Goal of the exercise: Taking the records below, count the lines in which "degrees" appears and supply only the count.
━━━━━ Information ━━━━━
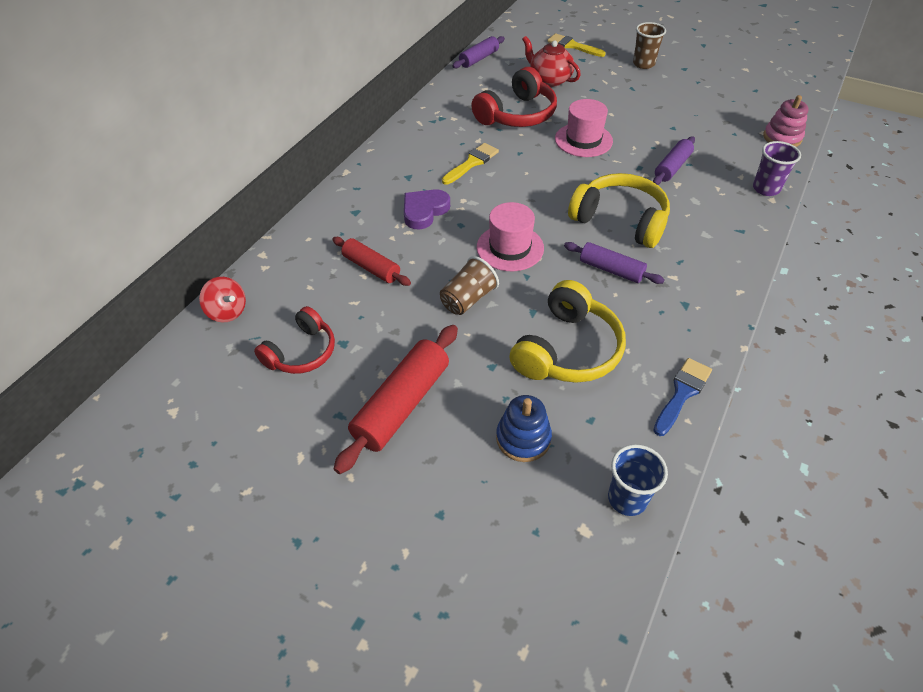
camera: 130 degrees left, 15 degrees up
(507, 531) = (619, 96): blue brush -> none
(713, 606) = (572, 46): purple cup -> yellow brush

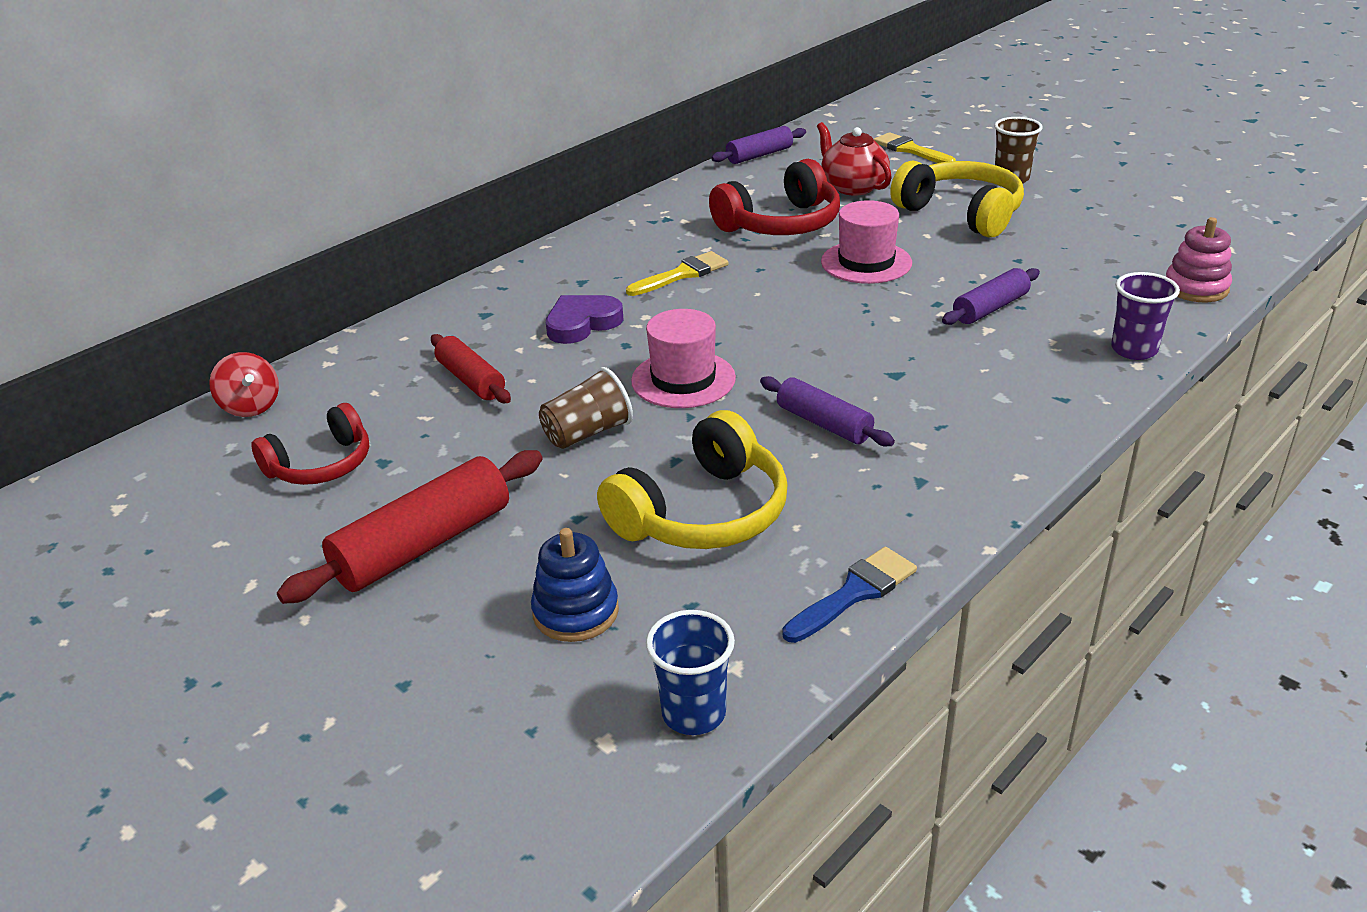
camera: 15 degrees right, 15 degrees down
(620, 220) = (871, 364): yellow headphones -> yellow headphones (961, 213)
━━━━━
Output for this exercise: 2